Provided material:
##########

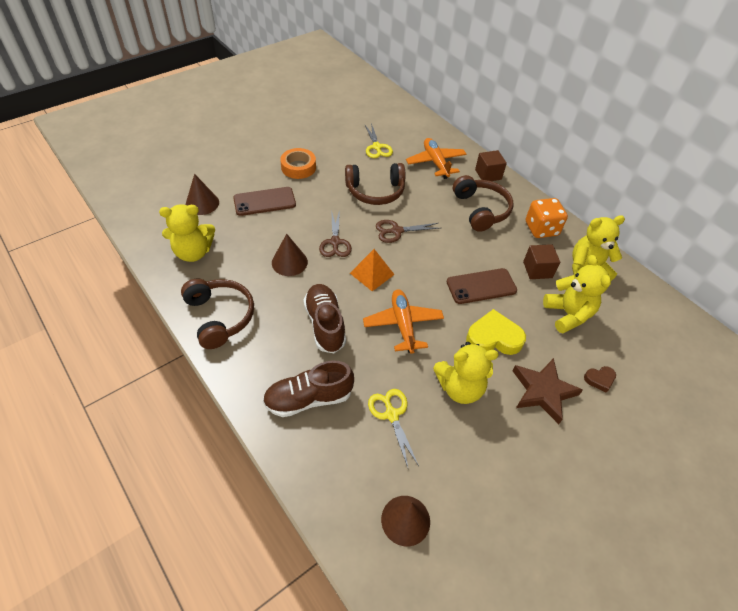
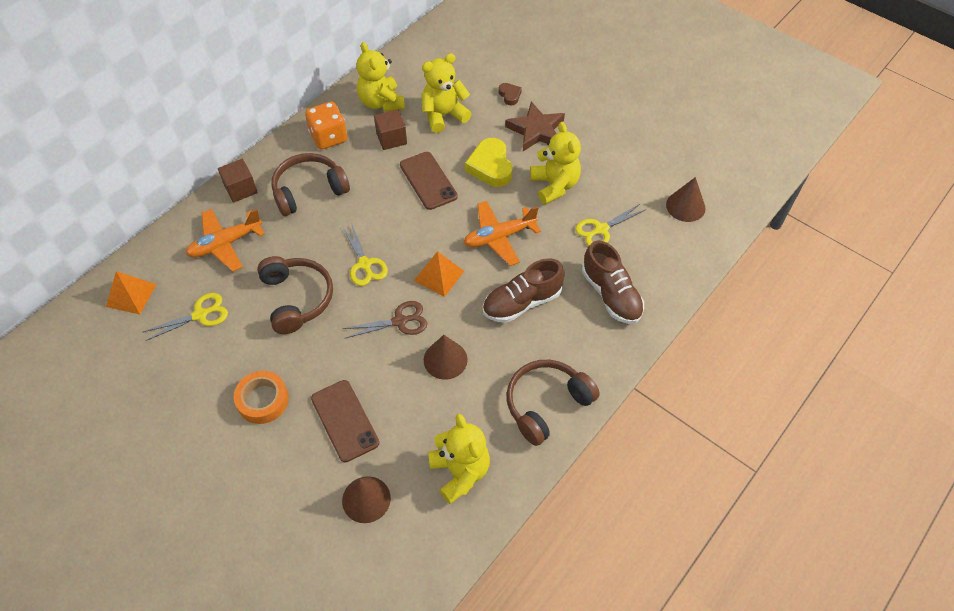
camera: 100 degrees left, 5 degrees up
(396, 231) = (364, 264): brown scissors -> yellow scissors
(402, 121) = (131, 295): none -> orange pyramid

##########

Each line above is to be repeated exactly as written; no picture is carried over.

Answer box:
camera: 100 degrees left, 5 degrees up
(396, 231) = (364, 264): brown scissors -> yellow scissors
(402, 121) = (131, 295): none -> orange pyramid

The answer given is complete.